**Work order**
Your answer is the lines below, exactly, from the one that contains "(348, 213) = (505, 233): purple" through the one that contains "(664, 274) = (198, 219): none", both included.

::: Entries supplied

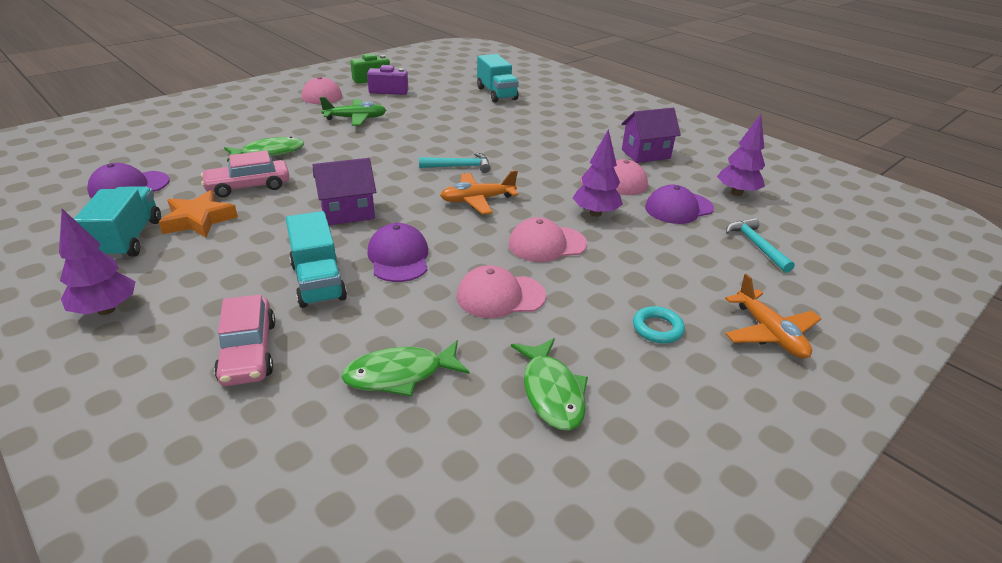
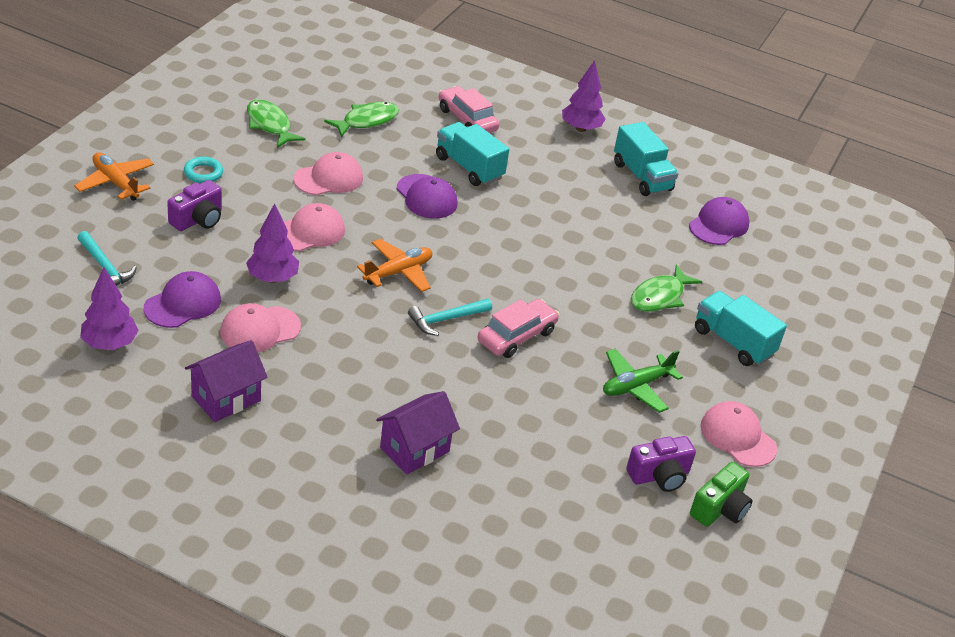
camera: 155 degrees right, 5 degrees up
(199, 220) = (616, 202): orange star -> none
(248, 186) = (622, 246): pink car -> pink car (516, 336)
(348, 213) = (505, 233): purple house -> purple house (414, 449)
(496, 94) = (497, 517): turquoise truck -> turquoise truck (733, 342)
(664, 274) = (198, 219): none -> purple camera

::::::
::: Entries supplied

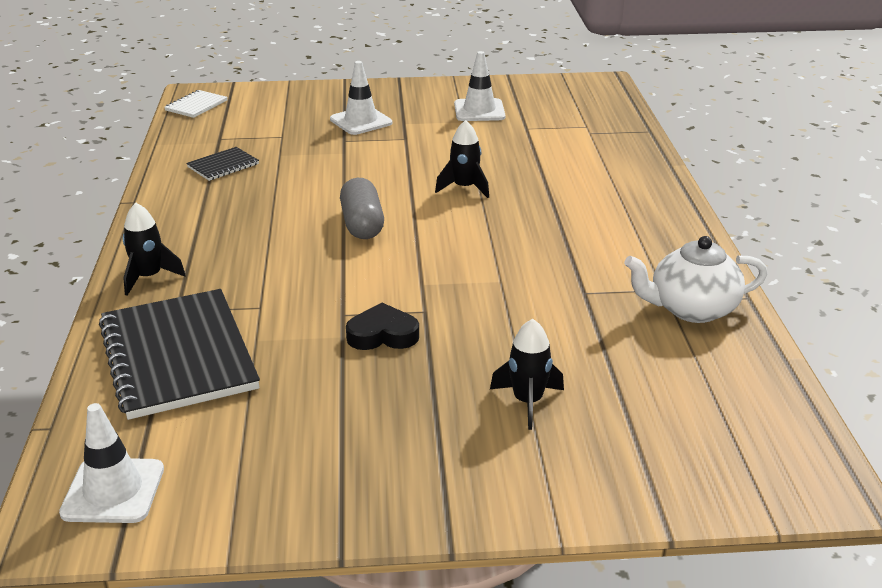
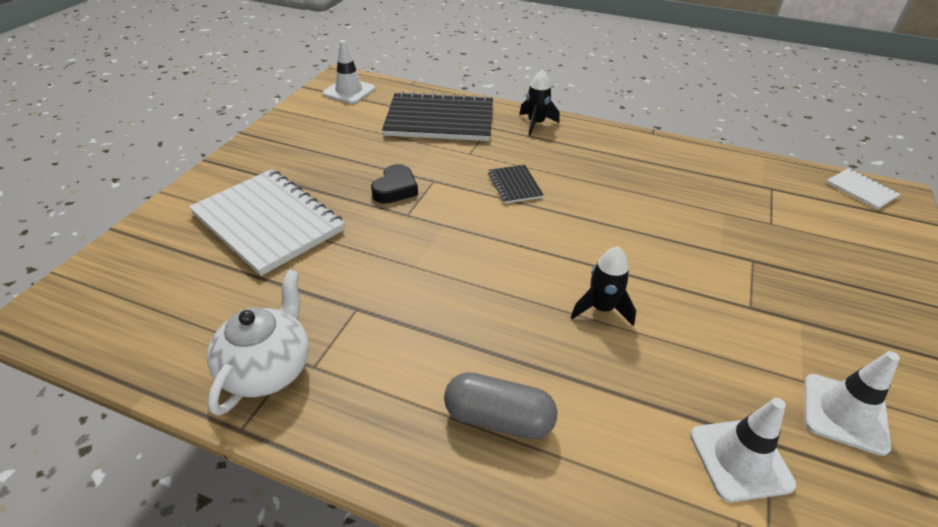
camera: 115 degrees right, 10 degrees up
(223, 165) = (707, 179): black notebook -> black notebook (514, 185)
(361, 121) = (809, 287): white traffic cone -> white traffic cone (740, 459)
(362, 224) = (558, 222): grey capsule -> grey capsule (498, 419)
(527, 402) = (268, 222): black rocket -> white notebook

::::::
::: Entries supplied

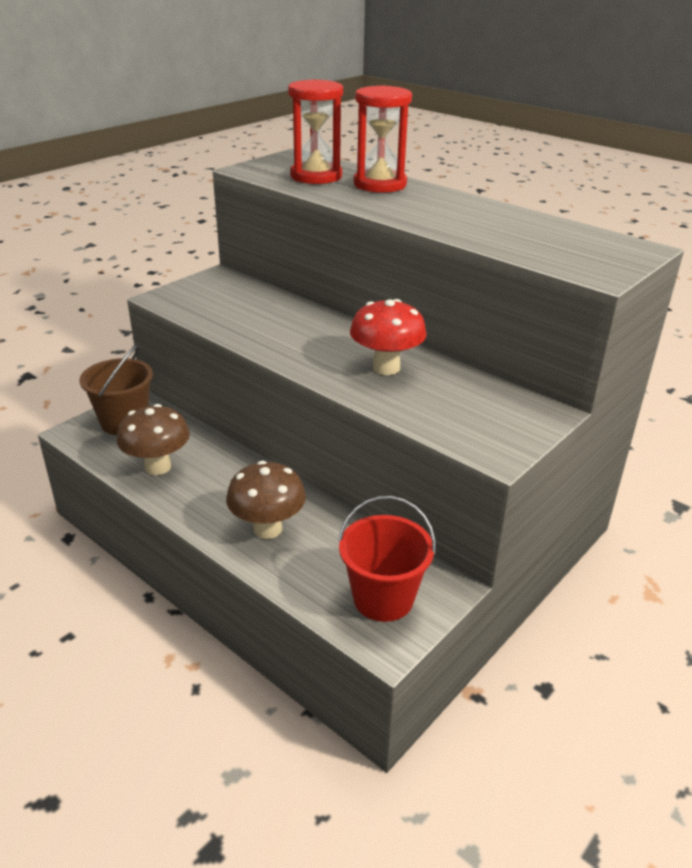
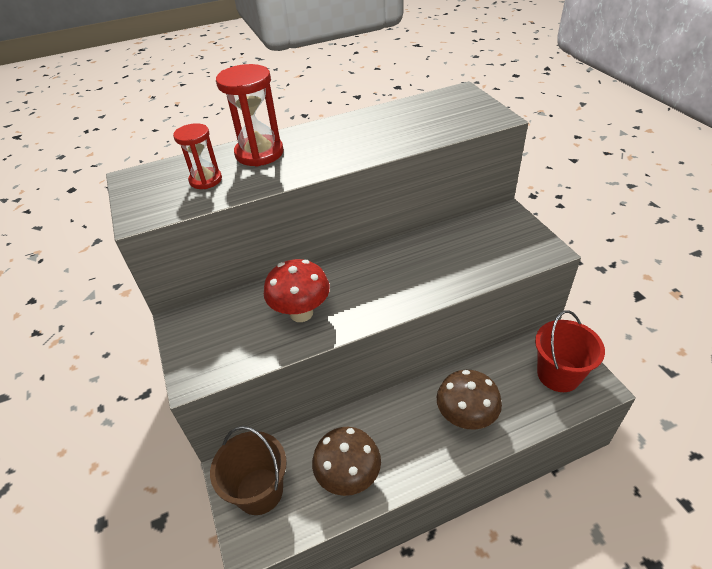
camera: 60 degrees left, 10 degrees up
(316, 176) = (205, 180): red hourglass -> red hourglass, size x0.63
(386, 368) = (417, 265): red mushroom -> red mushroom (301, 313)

::::::

**Exercise output**
(348, 213) = (505, 233): purple house -> purple house (414, 449)
(496, 94) = (497, 517): turquoise truck -> turquoise truck (733, 342)
(664, 274) = (198, 219): none -> purple camera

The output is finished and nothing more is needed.